Work through the data below and copy out every line where "zener" is found.

=== Source records ===

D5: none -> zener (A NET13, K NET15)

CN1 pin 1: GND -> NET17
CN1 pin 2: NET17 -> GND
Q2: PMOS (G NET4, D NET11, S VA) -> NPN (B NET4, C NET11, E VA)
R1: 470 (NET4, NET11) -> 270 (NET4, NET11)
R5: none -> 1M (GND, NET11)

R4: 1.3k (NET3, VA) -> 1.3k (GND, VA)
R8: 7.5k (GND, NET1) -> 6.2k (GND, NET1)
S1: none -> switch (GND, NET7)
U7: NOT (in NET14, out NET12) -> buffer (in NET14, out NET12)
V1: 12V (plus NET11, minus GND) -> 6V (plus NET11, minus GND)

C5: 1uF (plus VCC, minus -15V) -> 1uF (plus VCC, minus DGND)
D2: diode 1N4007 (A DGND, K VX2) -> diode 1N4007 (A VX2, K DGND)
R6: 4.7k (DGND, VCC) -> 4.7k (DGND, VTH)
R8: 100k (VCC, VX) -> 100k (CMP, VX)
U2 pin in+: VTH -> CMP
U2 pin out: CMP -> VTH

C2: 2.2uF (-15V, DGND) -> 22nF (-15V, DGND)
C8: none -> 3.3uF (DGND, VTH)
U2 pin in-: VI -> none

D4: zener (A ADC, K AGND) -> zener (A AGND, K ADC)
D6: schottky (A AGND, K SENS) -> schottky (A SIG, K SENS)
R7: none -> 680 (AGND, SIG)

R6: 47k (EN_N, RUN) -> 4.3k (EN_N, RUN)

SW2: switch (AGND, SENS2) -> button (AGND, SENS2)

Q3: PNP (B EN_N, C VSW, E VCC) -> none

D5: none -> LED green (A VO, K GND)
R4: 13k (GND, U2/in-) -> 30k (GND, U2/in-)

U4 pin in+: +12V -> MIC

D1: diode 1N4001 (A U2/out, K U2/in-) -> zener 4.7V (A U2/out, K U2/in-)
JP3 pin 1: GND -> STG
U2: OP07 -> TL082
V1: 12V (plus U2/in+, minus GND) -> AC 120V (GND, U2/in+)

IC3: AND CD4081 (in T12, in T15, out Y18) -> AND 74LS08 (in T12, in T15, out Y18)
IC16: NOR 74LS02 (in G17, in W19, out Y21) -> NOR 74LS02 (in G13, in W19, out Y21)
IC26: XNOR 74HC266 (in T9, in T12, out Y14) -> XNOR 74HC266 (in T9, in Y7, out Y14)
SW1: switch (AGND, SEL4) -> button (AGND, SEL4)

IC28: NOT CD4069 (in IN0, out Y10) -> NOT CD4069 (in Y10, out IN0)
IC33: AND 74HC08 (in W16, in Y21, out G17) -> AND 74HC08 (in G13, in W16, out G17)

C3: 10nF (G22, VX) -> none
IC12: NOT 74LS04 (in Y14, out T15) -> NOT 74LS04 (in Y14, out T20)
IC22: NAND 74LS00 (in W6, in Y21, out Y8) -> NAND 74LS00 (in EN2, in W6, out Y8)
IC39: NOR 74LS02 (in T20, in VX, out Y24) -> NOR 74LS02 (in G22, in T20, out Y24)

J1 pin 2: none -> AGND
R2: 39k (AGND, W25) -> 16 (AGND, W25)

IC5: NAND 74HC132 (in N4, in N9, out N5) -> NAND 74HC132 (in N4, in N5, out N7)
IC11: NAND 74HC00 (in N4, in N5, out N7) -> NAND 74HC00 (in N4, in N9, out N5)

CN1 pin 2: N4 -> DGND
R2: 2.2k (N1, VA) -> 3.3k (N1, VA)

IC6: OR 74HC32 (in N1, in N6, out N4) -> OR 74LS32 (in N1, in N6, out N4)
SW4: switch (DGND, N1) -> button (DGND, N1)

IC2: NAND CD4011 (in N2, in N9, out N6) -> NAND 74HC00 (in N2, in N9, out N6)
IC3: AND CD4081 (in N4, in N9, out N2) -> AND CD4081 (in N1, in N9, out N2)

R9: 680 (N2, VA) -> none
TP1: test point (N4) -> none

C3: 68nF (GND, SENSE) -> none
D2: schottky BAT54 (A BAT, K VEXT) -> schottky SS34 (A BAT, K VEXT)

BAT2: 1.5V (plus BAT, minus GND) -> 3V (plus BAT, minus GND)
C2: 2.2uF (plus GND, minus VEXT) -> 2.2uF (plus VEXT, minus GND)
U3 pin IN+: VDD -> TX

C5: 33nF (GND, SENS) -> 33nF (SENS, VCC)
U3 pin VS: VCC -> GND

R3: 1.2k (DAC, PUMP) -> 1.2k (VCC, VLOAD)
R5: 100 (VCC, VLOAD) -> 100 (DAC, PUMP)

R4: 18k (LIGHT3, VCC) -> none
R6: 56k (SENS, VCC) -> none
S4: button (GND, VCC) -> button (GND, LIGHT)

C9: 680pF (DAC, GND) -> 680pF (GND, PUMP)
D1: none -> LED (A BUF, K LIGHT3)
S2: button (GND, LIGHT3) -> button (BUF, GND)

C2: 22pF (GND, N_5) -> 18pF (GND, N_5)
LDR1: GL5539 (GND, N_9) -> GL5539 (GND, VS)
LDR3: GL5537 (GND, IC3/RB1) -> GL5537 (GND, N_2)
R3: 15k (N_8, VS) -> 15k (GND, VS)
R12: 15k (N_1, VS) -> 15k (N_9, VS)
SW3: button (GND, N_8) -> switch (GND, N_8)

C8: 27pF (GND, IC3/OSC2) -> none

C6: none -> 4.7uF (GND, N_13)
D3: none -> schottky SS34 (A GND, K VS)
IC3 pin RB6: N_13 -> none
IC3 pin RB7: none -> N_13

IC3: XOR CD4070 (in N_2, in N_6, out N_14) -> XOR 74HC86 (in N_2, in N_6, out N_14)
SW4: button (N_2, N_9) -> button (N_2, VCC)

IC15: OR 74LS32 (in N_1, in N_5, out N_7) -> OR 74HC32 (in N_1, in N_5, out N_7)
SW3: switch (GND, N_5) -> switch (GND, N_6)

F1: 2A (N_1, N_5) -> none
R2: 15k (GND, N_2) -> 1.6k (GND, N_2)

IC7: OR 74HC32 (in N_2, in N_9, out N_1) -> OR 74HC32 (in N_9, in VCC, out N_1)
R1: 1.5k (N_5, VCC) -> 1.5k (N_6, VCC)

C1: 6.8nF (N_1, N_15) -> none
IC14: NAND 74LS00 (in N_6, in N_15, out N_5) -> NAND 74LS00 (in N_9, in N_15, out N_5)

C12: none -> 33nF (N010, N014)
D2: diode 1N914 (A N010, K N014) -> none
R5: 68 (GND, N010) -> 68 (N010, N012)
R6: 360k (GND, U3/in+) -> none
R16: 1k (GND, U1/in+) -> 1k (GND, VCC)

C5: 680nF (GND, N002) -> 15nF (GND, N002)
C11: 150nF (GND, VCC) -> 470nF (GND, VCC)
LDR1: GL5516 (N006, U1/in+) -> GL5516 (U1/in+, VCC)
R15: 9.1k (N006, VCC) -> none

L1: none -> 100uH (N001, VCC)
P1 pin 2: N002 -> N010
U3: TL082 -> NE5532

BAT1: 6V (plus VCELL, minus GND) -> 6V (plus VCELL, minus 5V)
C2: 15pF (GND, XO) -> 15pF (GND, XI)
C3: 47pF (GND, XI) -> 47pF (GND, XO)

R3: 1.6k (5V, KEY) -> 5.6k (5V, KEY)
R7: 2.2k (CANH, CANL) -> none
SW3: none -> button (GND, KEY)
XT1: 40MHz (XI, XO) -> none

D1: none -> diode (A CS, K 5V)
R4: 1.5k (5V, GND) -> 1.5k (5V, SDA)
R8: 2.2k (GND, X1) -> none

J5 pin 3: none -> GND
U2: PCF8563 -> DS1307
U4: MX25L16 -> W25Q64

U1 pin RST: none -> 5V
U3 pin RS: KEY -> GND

===

## Output of the exercise
D5: none -> zener (A NET13, K NET15)
D4: zener (A ADC, K AGND) -> zener (A AGND, K ADC)
D1: diode 1N4001 (A U2/out, K U2/in-) -> zener 4.7V (A U2/out, K U2/in-)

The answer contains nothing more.